## Your goal:
Using the material that follows, output exactly the lines from the one containing "(437, 357) = (338, 296): yellow" through the one containing "(504, 73) = (645, 547): brown", with both ends kept.

## Data in this exercise:
____

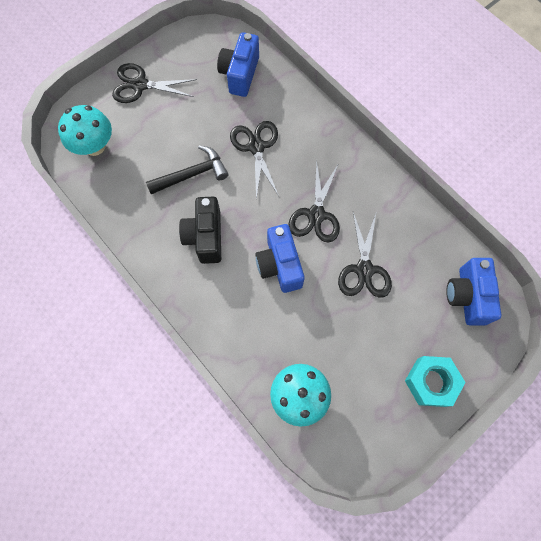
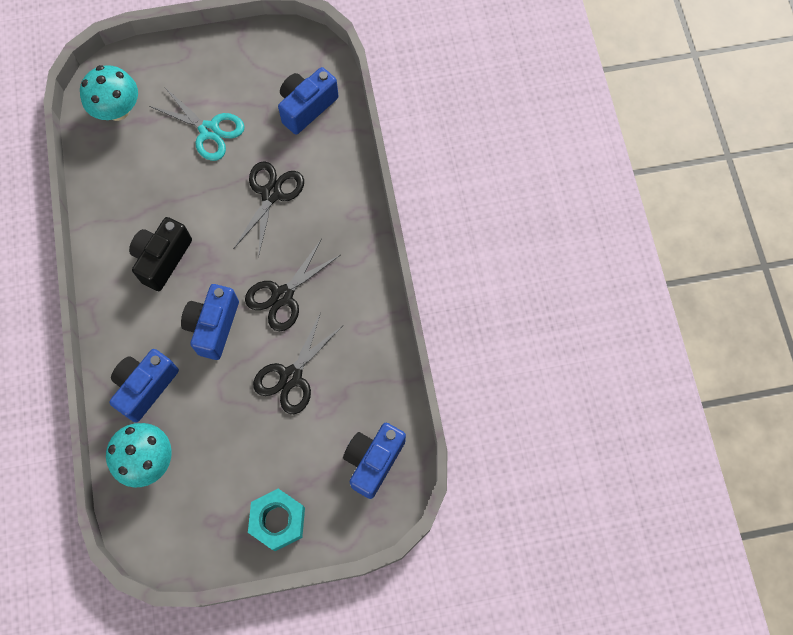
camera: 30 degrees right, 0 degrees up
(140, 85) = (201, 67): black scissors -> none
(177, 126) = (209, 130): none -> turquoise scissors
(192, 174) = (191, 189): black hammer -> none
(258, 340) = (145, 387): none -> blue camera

____

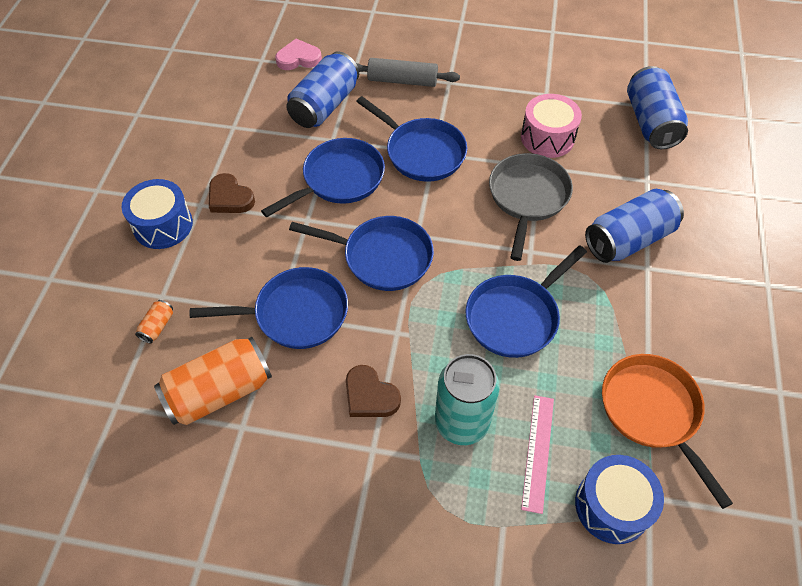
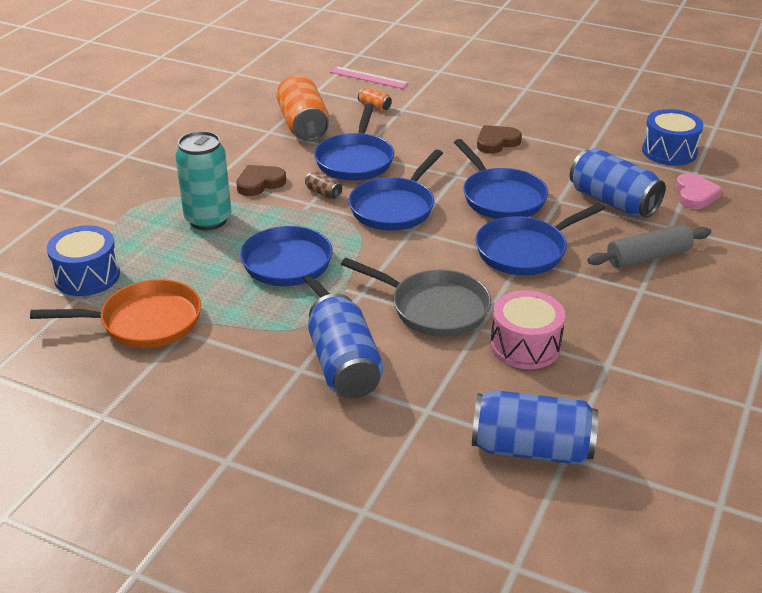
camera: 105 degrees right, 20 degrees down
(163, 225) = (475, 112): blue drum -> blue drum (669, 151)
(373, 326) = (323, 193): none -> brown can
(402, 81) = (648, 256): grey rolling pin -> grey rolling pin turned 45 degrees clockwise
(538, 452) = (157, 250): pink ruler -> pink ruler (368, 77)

____

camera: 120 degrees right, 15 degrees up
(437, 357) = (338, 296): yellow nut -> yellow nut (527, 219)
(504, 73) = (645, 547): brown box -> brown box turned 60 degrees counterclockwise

____

## Response to the exercise:
(437, 357) = (338, 296): yellow nut -> yellow nut (527, 219)
(504, 73) = (645, 547): brown box -> brown box turned 60 degrees counterclockwise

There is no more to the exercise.